Image change detection data:

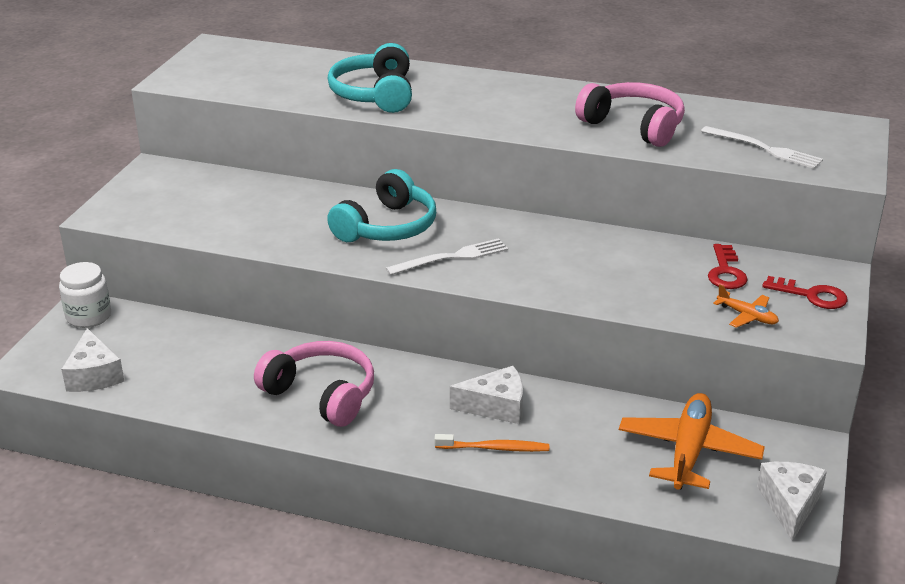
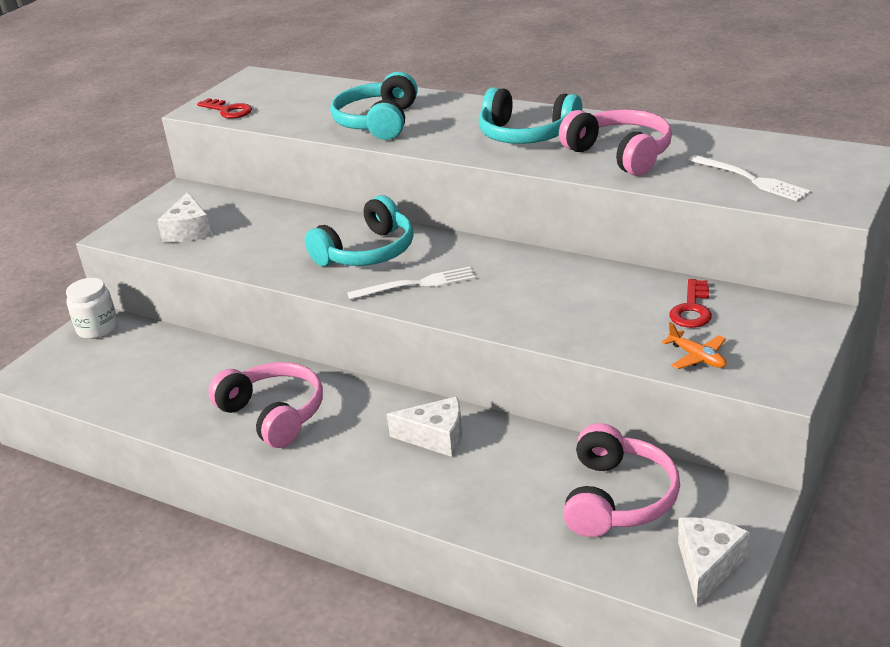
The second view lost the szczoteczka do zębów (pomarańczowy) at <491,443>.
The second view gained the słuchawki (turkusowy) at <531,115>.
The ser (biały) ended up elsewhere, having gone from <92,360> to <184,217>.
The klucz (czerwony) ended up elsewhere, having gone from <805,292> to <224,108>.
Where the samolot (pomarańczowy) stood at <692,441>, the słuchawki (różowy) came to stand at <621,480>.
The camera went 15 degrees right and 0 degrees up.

■ WORK INSTRUCTIONS
Your answer should be the lines from the one containing "Where the samolot" through the last line of the records, repeated exactly and with nothing added.

■ EXERCISE RESULT
Where the samolot (pomarańczowy) stood at <692,441>, the słuchawki (różowy) came to stand at <621,480>.
The camera went 15 degrees right and 0 degrees up.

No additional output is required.